--- Begin ---

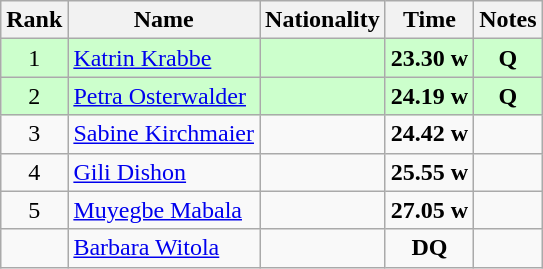
23.30 w (429, 58)
Sabine Kirchmaier (164, 134)
25.55 w (429, 172)
Name (164, 20)
Katrin Krabbe (164, 58)
2 (34, 96)
27.05 w (429, 210)
24.42 w (429, 134)
DQ (429, 248)
Gili Dishon (164, 172)
1 (34, 58)
24.19 w (429, 96)
Muyegbe Mabala (164, 210)
3 (34, 134)
Nationality (323, 20)
4 (34, 172)
Barbara Witola (164, 248)
Petra Osterwalder (164, 96)
5 (34, 210)
Notes (508, 20)
Time (429, 20)
Rank (34, 20)
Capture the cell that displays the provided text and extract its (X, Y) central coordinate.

--- End ---

## Stated task
Please copy every row above word for word, leaving out the pictures.

## Finished answer
23.30 w (429, 58)
Sabine Kirchmaier (164, 134)
25.55 w (429, 172)
Name (164, 20)
Katrin Krabbe (164, 58)
2 (34, 96)
27.05 w (429, 210)
24.42 w (429, 134)
DQ (429, 248)
Gili Dishon (164, 172)
1 (34, 58)
24.19 w (429, 96)
Muyegbe Mabala (164, 210)
3 (34, 134)
Nationality (323, 20)
4 (34, 172)
Barbara Witola (164, 248)
Petra Osterwalder (164, 96)
5 (34, 210)
Notes (508, 20)
Time (429, 20)
Rank (34, 20)
Capture the cell that displays the provided text and extract its (X, Y) central coordinate.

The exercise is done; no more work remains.